#### [Data to examine]
☆ ☆ ☆ ☆ ☆ ☆ ☆
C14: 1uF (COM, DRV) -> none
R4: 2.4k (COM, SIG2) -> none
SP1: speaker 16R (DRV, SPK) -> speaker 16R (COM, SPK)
☆ ☆ ☆ ☆ ☆ ☆ ☆
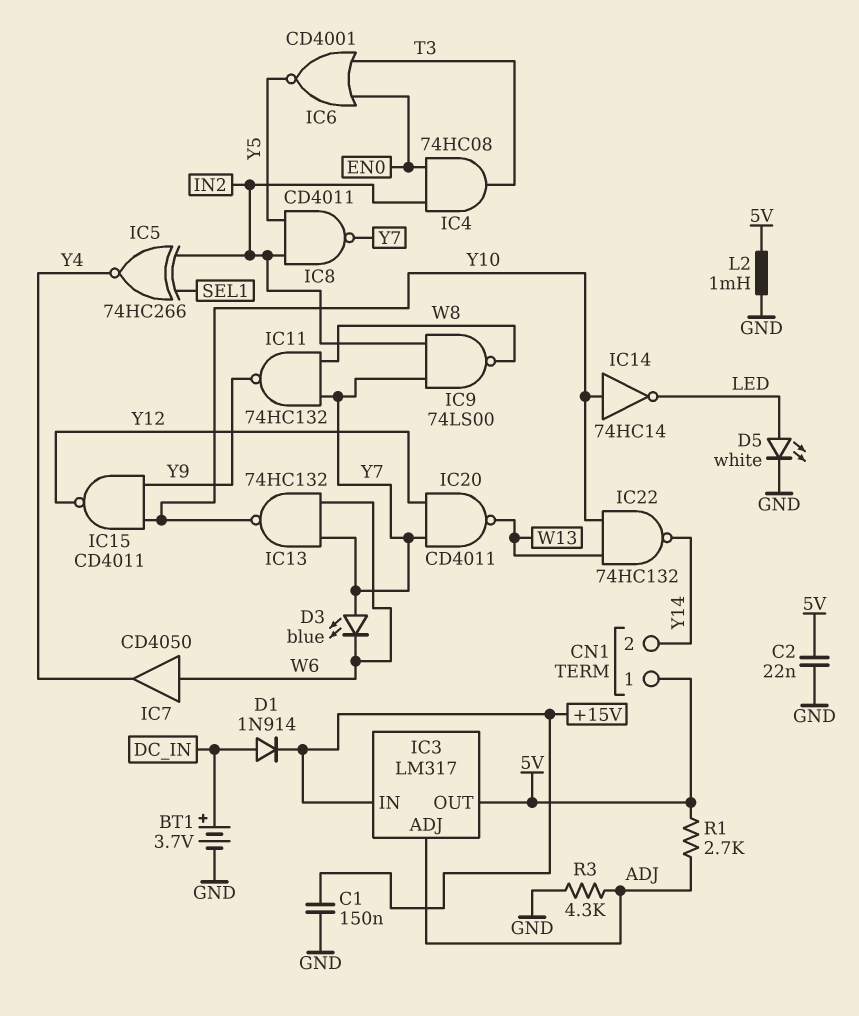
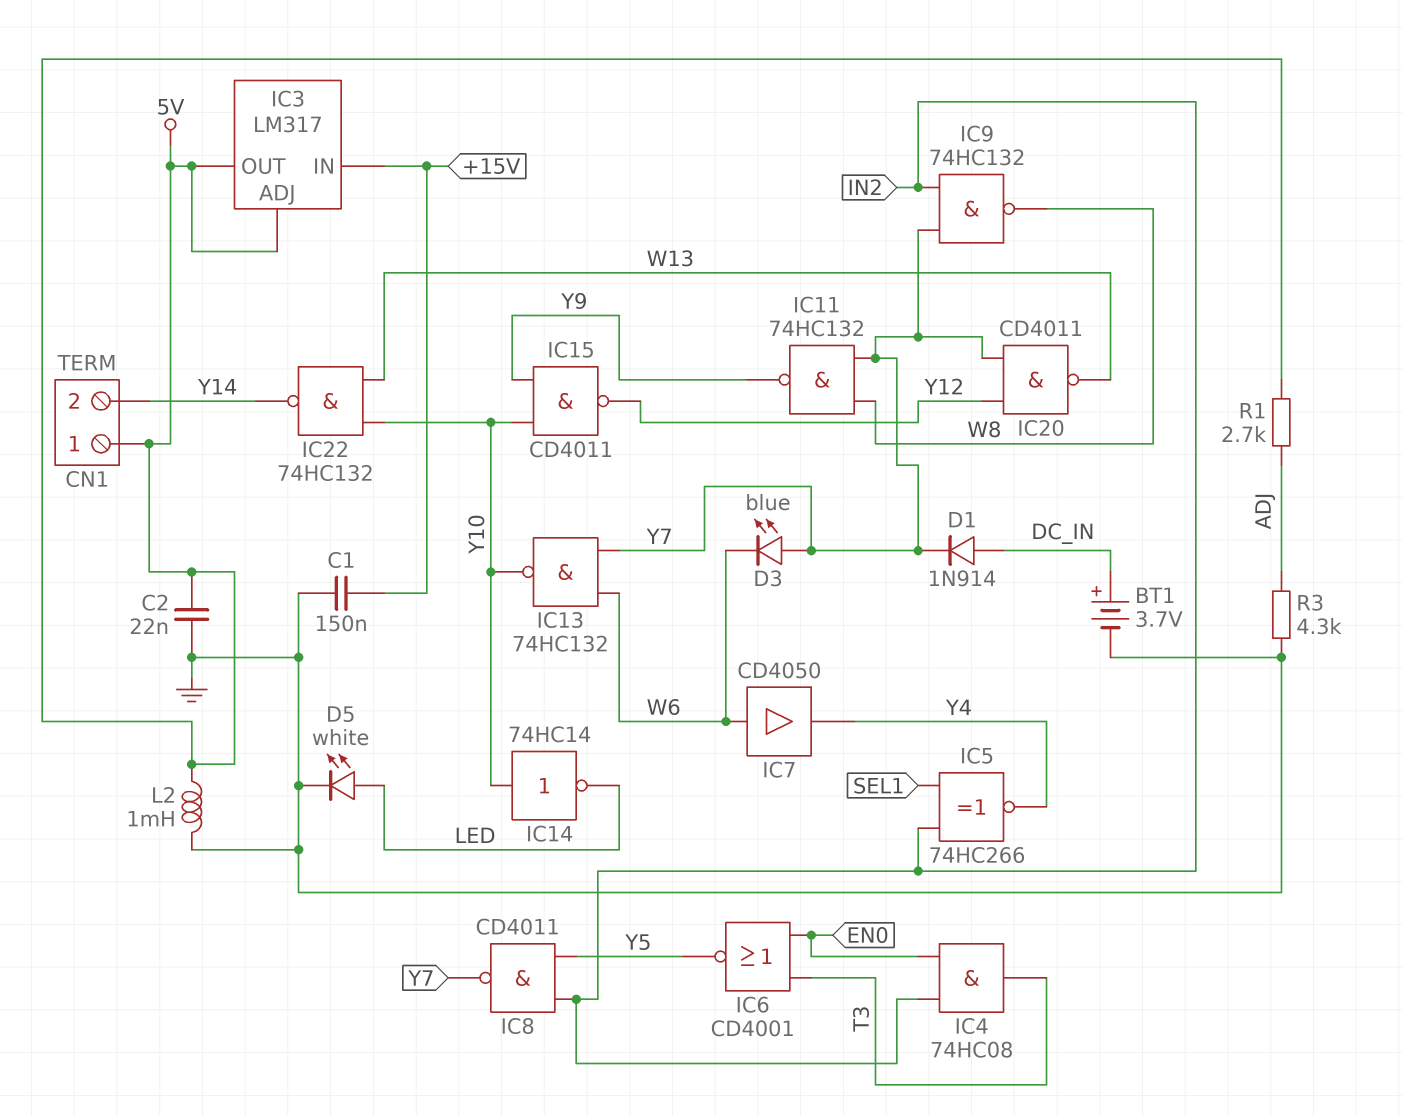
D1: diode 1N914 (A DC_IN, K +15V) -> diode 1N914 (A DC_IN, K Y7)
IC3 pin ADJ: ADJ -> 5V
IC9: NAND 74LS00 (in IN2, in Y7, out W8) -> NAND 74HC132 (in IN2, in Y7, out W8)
☆ ☆ ☆ ☆ ☆ ☆ ☆
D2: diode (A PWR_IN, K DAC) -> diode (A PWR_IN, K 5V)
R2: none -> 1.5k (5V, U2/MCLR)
☆ ☆ ☆ ☆ ☆ ☆ ☆
#### [Task statement]
Everything starting at the line containing "R4: 2.4k (COM, SIG2) -> none" and ending at the line containing "SP1: speaker 16R" in the records above should be repeated exactly, and only that.

#### [Solution]
R4: 2.4k (COM, SIG2) -> none
SP1: speaker 16R (DRV, SPK) -> speaker 16R (COM, SPK)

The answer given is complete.